| PROBLEM DETAILS |
Gather every line in the records that contains the string "numericTimeSignature" and copy each one out. Matching is case-sensitive.

---------- WORKING DATA

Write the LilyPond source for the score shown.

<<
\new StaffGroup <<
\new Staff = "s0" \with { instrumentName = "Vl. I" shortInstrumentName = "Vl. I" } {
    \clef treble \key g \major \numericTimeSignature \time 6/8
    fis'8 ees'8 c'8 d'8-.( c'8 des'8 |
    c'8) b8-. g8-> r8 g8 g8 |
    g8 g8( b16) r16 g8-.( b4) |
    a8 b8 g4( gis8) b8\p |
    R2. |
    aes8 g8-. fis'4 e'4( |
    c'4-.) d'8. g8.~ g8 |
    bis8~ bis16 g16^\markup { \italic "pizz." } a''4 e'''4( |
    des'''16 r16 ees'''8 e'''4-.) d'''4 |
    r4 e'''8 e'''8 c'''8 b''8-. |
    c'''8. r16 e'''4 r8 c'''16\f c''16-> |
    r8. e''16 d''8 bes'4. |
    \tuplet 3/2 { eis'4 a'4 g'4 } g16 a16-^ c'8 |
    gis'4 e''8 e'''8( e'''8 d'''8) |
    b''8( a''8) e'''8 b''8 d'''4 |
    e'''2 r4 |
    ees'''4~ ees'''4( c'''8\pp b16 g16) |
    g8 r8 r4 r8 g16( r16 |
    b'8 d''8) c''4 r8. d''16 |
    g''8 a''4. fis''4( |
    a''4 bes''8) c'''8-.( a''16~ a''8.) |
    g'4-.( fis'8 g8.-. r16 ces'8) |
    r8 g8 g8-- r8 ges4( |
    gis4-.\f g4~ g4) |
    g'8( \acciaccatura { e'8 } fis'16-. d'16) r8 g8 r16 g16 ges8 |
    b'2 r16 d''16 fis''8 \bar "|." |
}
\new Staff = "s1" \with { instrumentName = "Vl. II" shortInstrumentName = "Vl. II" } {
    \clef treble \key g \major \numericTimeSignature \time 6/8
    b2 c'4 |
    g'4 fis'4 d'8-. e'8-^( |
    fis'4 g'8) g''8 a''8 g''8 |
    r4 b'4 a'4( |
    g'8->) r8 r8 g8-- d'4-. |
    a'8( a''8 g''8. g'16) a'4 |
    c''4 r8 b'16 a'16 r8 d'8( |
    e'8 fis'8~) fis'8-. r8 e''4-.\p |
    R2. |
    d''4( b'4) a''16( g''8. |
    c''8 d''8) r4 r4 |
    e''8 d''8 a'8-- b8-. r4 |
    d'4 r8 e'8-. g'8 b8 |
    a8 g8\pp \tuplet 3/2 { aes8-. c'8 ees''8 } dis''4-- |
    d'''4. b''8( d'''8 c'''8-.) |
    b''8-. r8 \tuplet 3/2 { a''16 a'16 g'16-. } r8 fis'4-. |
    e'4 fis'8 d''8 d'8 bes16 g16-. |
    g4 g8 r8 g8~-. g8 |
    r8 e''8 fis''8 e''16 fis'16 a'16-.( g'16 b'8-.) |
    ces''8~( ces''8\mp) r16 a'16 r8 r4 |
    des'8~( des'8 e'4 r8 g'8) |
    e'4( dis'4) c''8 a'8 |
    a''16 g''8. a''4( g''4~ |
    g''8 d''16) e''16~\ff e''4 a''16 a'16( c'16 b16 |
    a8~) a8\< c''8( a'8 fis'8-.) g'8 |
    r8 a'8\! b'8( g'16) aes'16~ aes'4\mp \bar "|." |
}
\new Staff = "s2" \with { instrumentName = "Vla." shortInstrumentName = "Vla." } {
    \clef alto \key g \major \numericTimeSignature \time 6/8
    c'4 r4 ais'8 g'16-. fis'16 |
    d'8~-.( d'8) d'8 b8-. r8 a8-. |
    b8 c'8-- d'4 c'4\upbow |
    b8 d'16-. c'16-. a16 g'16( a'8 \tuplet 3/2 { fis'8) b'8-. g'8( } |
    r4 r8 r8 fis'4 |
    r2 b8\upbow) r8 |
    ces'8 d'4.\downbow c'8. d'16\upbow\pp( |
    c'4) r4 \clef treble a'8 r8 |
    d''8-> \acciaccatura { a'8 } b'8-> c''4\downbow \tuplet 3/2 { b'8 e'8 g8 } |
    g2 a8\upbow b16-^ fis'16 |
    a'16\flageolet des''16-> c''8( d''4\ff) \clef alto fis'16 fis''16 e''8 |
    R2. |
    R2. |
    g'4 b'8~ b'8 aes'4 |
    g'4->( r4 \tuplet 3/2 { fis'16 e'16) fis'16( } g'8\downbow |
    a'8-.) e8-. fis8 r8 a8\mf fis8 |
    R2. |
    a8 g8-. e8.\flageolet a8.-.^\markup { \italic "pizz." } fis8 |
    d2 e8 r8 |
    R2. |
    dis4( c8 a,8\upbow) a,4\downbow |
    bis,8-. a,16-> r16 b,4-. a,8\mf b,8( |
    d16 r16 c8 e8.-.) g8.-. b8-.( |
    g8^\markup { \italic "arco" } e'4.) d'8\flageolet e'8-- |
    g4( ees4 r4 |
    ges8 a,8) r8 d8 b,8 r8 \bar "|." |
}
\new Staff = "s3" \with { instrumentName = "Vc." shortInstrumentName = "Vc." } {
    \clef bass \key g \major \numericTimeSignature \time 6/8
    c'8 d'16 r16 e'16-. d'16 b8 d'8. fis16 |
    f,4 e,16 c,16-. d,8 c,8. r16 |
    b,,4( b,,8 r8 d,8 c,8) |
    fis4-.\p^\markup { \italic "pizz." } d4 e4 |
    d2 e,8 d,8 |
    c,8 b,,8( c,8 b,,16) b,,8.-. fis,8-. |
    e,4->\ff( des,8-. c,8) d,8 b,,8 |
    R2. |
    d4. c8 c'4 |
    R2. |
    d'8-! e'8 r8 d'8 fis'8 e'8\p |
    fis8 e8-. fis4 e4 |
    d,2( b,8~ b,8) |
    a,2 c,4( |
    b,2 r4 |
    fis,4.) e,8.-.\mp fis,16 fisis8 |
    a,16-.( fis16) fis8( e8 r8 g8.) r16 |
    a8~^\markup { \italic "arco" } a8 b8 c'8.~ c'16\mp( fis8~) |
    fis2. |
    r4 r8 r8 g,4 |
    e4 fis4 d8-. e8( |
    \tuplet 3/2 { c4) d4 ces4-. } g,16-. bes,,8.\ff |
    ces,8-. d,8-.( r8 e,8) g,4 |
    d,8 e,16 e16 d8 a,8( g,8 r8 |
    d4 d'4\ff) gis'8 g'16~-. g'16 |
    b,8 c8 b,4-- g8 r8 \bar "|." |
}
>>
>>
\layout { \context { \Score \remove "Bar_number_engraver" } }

--------------------

| WRITTEN ANSWER |
    \clef treble \key g \major \numericTimeSignature \time 6/8
    \clef treble \key g \major \numericTimeSignature \time 6/8
    \clef alto \key g \major \numericTimeSignature \time 6/8
    \clef bass \key g \major \numericTimeSignature \time 6/8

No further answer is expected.